Exercise prompt
When you reach the line that contains "none -> lime brick K1:K2 level 1" in the data below, start reproducing lines exactly, and stop after the line that contains "green round brick D8".

Stored records:

»»

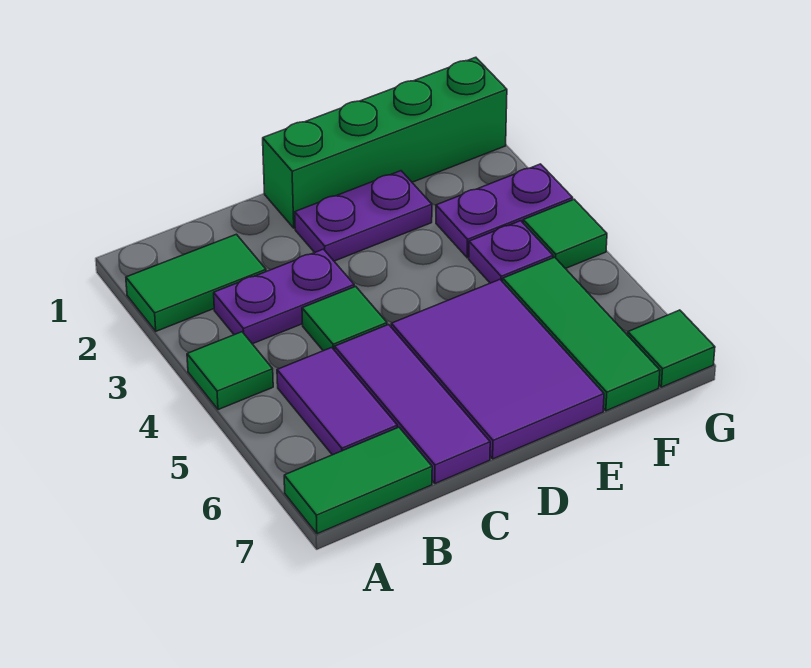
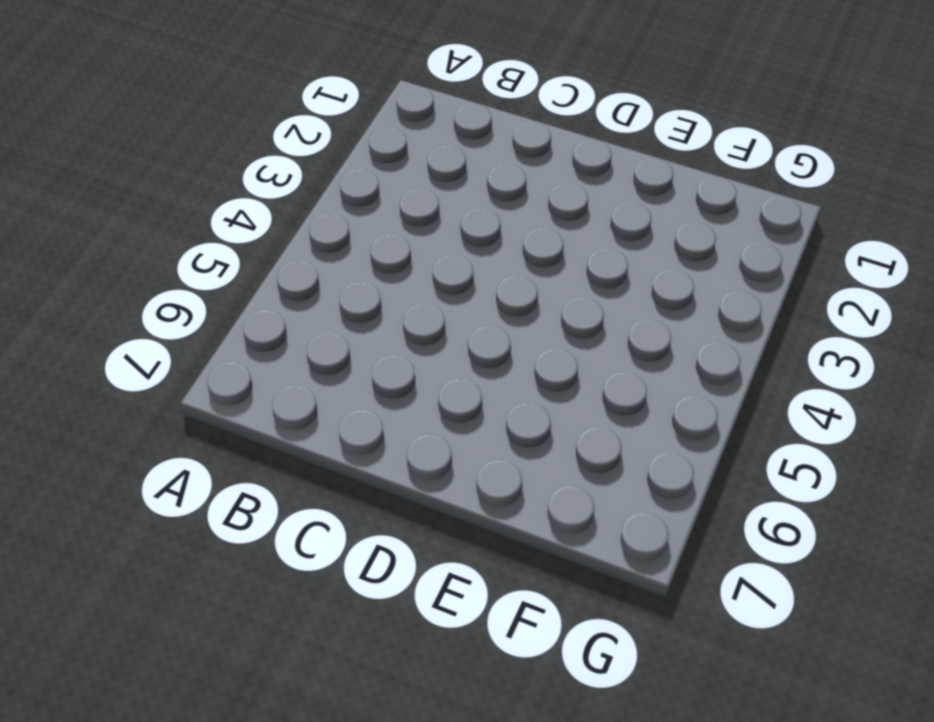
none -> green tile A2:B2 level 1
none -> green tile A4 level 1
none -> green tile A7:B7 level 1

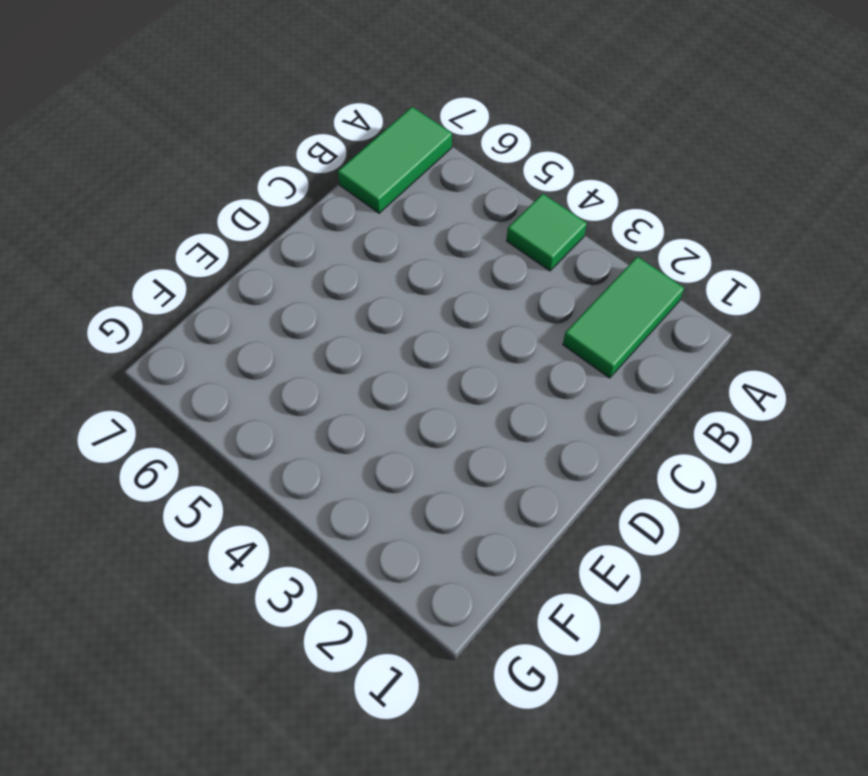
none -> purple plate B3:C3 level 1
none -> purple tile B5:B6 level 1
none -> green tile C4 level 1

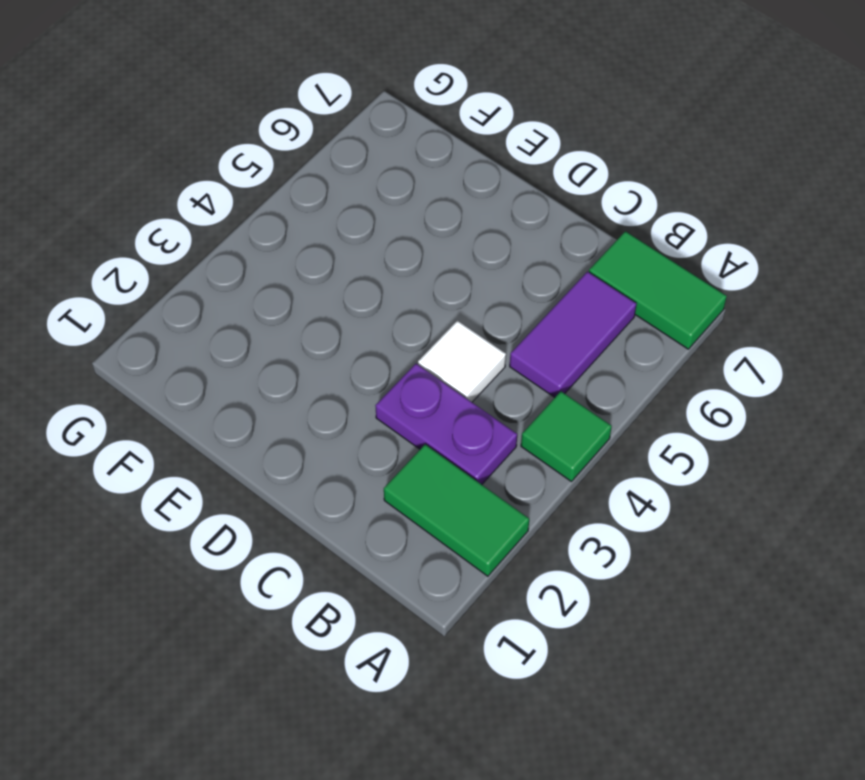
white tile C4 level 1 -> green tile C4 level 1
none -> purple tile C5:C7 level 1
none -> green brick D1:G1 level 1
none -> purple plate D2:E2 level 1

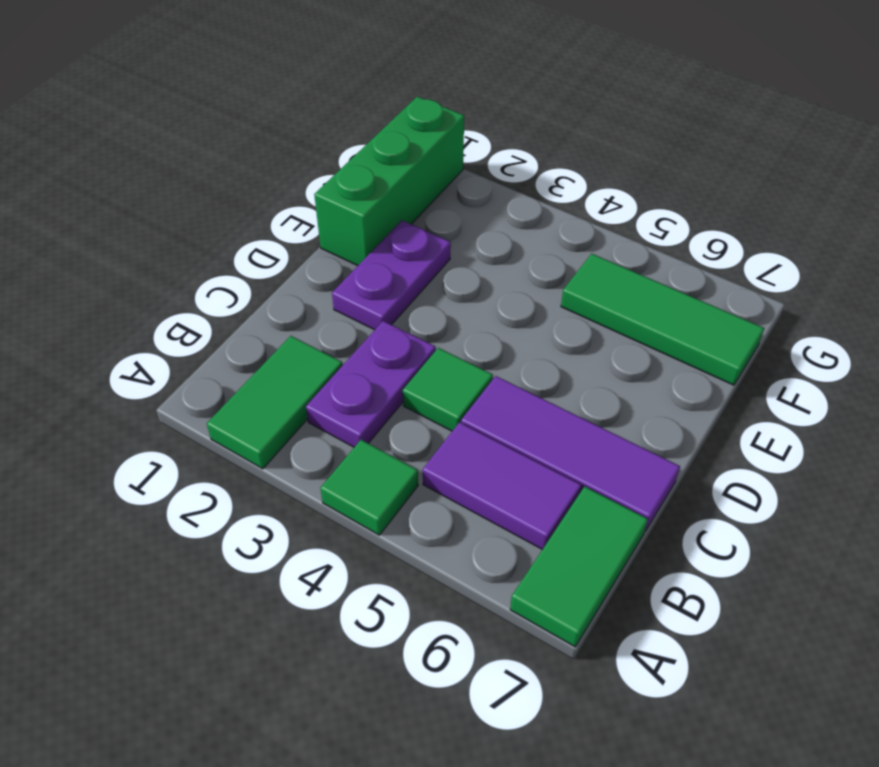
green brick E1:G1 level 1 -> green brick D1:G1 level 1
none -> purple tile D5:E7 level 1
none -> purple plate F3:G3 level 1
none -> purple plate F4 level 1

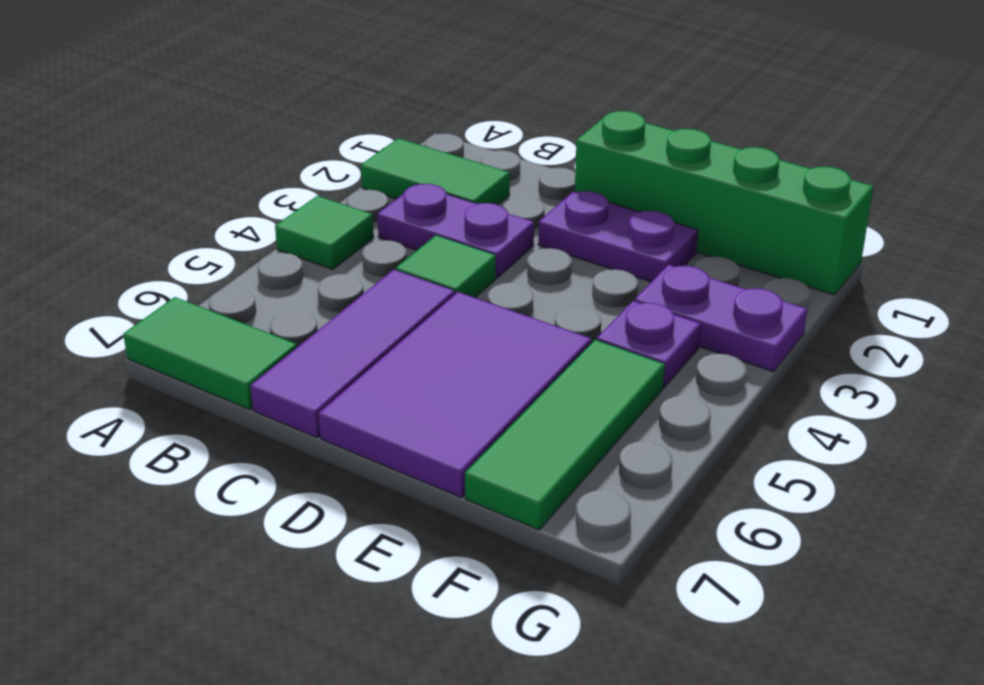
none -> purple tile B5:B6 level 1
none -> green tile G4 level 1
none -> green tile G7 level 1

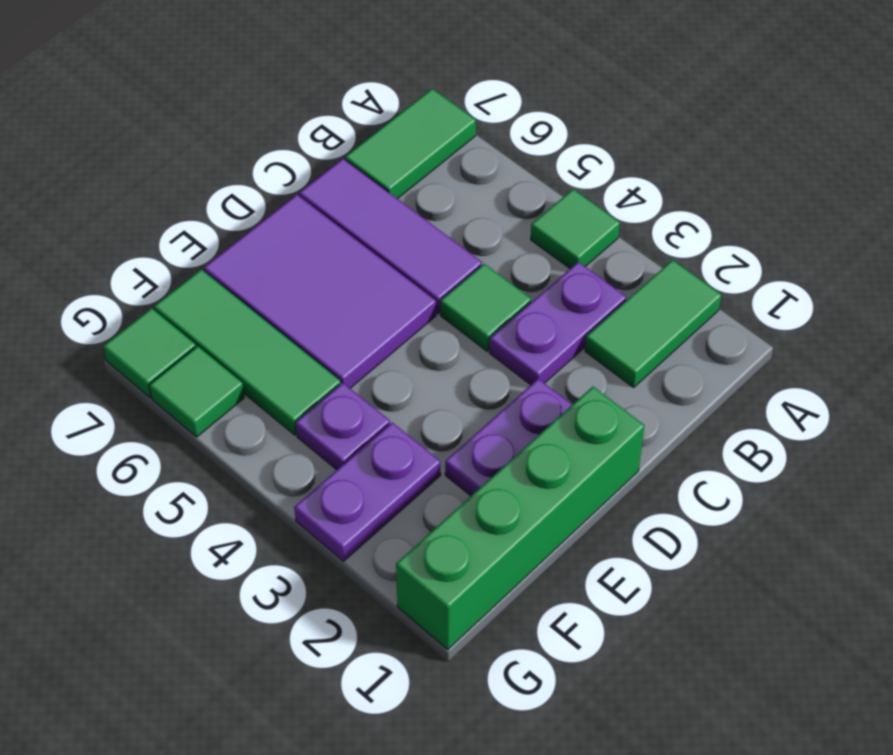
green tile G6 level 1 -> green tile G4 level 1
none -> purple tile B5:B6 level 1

««
»»

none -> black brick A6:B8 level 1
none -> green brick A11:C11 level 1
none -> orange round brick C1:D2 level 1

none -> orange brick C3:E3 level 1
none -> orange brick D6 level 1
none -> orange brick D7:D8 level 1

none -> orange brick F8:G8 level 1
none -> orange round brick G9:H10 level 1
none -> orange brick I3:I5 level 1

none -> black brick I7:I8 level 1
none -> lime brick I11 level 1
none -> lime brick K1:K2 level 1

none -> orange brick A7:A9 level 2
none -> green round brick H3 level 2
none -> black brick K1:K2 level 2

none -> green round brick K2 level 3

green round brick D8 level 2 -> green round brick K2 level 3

««

Task answer
none -> lime brick K1:K2 level 1

none -> orange brick A7:A9 level 2
none -> green round brick H3 level 2
none -> black brick K1:K2 level 2

none -> green round brick K2 level 3

green round brick D8 level 2 -> green round brick K2 level 3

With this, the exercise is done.